++++ Dataset extract ++++

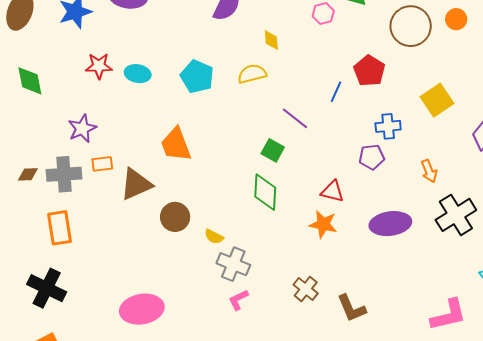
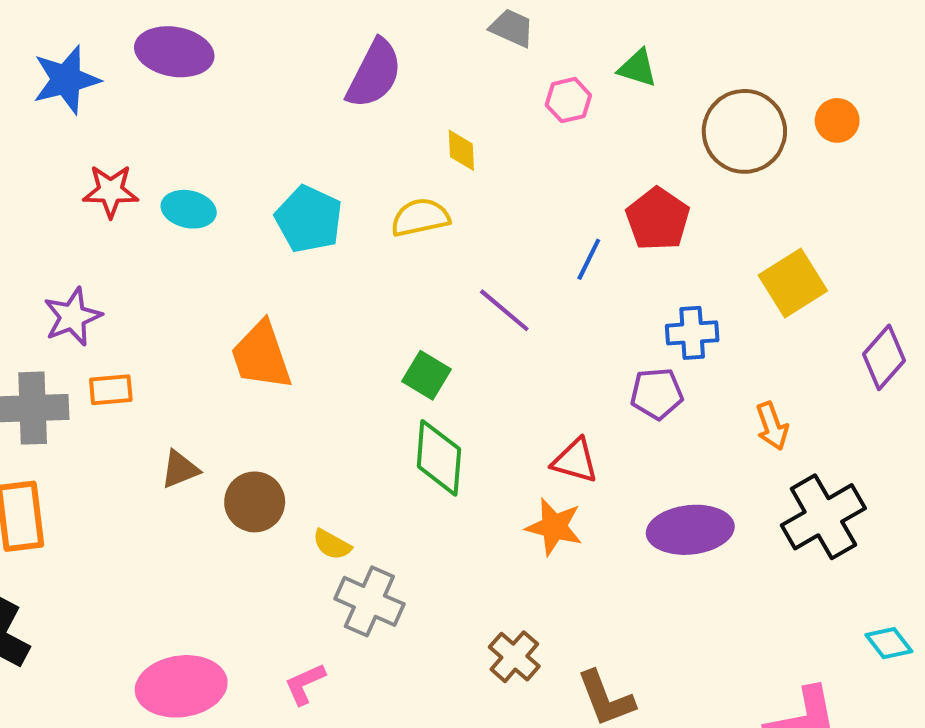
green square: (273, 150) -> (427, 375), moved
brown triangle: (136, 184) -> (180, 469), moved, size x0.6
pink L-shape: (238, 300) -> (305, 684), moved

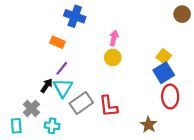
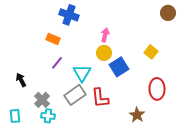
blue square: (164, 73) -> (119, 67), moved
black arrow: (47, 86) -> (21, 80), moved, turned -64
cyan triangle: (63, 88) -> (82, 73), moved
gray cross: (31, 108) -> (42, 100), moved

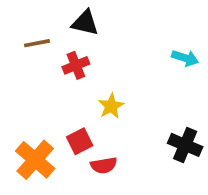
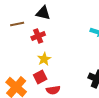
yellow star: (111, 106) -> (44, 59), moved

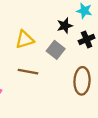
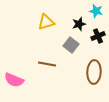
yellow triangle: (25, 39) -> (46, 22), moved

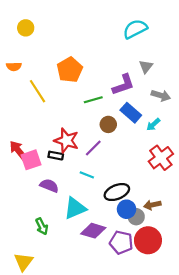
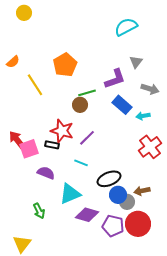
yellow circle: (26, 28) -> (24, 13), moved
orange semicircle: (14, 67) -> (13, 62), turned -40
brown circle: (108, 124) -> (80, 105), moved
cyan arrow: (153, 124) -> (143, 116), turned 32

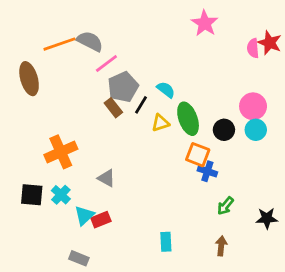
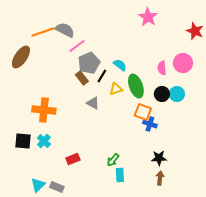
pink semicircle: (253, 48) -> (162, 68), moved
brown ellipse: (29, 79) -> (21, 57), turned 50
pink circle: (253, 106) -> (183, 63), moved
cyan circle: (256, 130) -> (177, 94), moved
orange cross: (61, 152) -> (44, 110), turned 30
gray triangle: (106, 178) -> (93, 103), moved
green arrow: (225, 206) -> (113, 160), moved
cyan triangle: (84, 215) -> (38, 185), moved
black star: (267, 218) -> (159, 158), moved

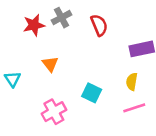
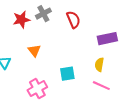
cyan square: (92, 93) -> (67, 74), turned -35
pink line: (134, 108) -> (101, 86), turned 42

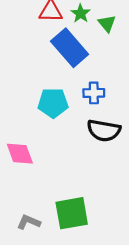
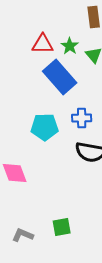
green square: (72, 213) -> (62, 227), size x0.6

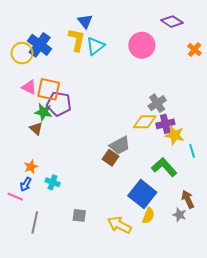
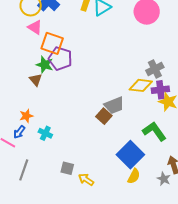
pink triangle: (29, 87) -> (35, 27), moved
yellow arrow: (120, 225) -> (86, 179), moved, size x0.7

++++

= Work task =
Could every record be given again exactly, with its pictures left out?

= Solution below =
green square: (273, 150) -> (427, 375), moved
brown triangle: (136, 184) -> (180, 469), moved, size x0.6
pink L-shape: (238, 300) -> (305, 684), moved

blue square: (164, 73) -> (119, 67), moved
black arrow: (47, 86) -> (21, 80), moved, turned -64
cyan triangle: (63, 88) -> (82, 73), moved
gray cross: (31, 108) -> (42, 100), moved

yellow star: (111, 106) -> (44, 59), moved

yellow triangle: (25, 39) -> (46, 22), moved

yellow circle: (26, 28) -> (24, 13), moved
orange semicircle: (14, 67) -> (13, 62), turned -40
brown circle: (108, 124) -> (80, 105), moved
cyan arrow: (153, 124) -> (143, 116), turned 32

pink semicircle: (253, 48) -> (162, 68), moved
brown ellipse: (29, 79) -> (21, 57), turned 50
pink circle: (253, 106) -> (183, 63), moved
cyan circle: (256, 130) -> (177, 94), moved
orange cross: (61, 152) -> (44, 110), turned 30
gray triangle: (106, 178) -> (93, 103), moved
green arrow: (225, 206) -> (113, 160), moved
cyan triangle: (84, 215) -> (38, 185), moved
black star: (267, 218) -> (159, 158), moved

cyan square: (92, 93) -> (67, 74), turned -35
pink line: (134, 108) -> (101, 86), turned 42

green square: (72, 213) -> (62, 227), size x0.6

pink triangle: (29, 87) -> (35, 27), moved
yellow arrow: (120, 225) -> (86, 179), moved, size x0.7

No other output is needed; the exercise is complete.